▶ _Brief_
Please output the records below in full, exactly as given, but without the images.

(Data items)
=== Begin Enclosure ===

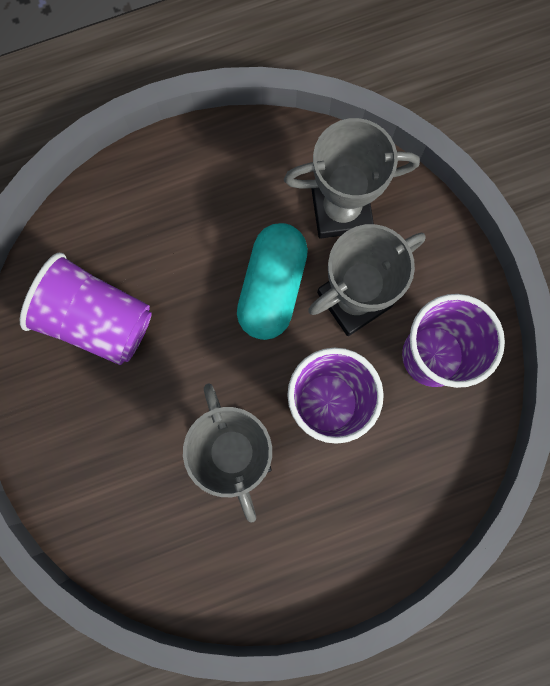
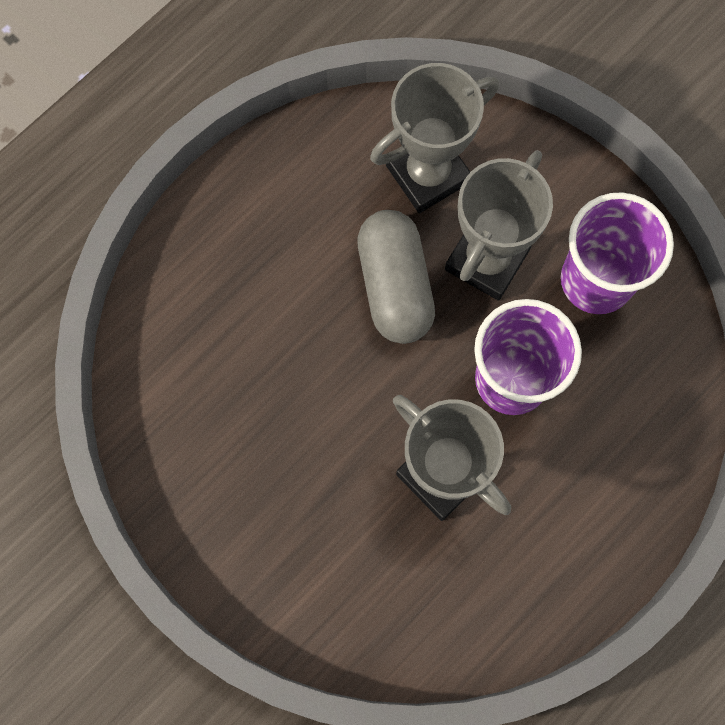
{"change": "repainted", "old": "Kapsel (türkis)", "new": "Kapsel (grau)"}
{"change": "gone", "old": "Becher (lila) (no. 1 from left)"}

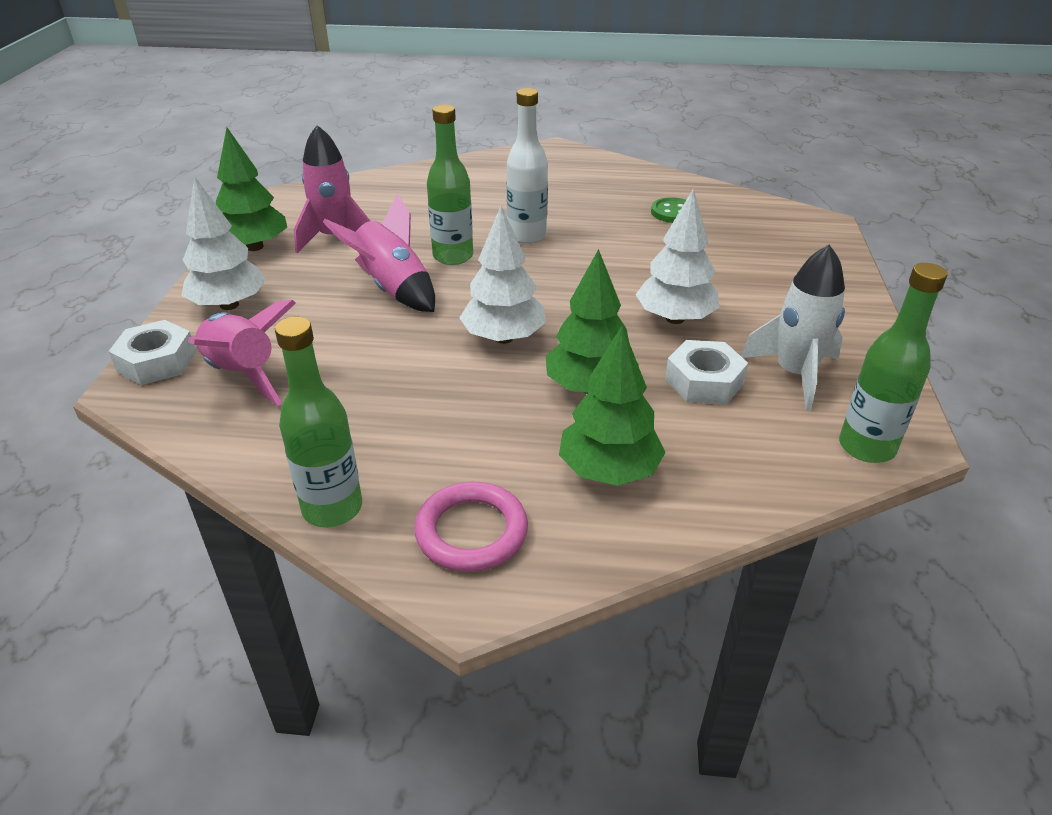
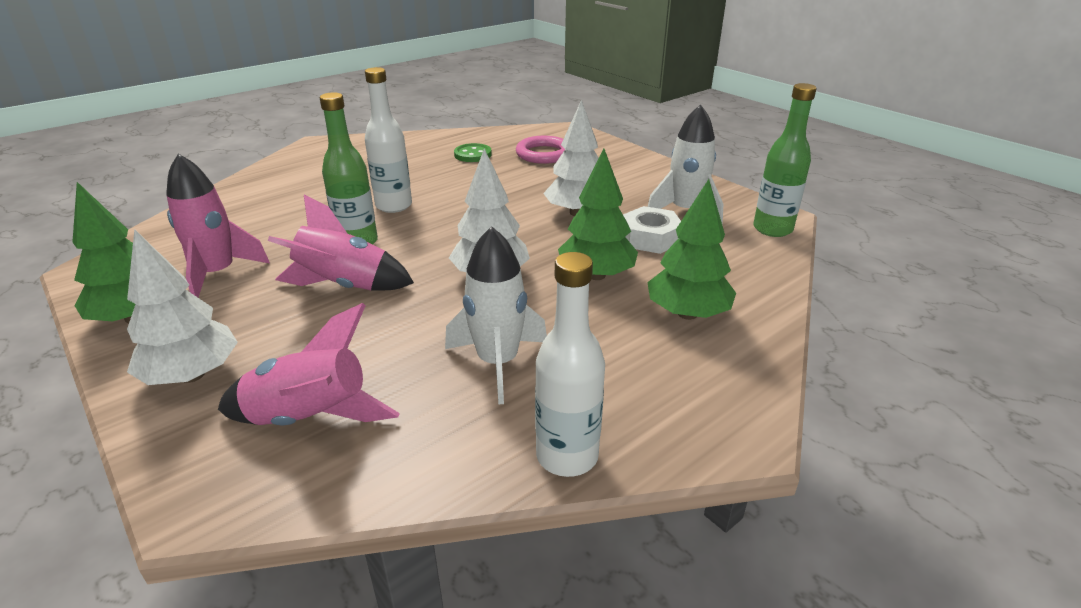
{"change": "repainted", "old": "Flasche (grün) (no. 1 from left)", "new": "Flasche (weiß) (no. 2 from left)"}
{"change": "gone", "old": "Sechskantmutter (weiß) (no. 1 from left)"}
{"change": "shifted", "old": "Ring (rosa)"}
{"change": "new", "new": "Rakete (weiß) (no. 1 from left)"}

=== End Enclosure ===

▶ _Exercise solution_
{"change": "repainted", "old": "Kapsel (türkis)", "new": "Kapsel (grau)"}
{"change": "gone", "old": "Becher (lila) (no. 1 from left)"}

{"change": "repainted", "old": "Flasche (grün) (no. 1 from left)", "new": "Flasche (weiß) (no. 2 from left)"}
{"change": "gone", "old": "Sechskantmutter (weiß) (no. 1 from left)"}
{"change": "shifted", "old": "Ring (rosa)"}
{"change": "new", "new": "Rakete (weiß) (no. 1 from left)"}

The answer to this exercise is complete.